(Supplied data)

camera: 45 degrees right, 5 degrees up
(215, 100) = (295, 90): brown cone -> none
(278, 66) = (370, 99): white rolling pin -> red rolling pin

(Work instructions)
Your task is to reproduce the whole listing exactly.

(Answer to the exercise)
camera: 45 degrees right, 5 degrees up
(215, 100) = (295, 90): brown cone -> none
(278, 66) = (370, 99): white rolling pin -> red rolling pin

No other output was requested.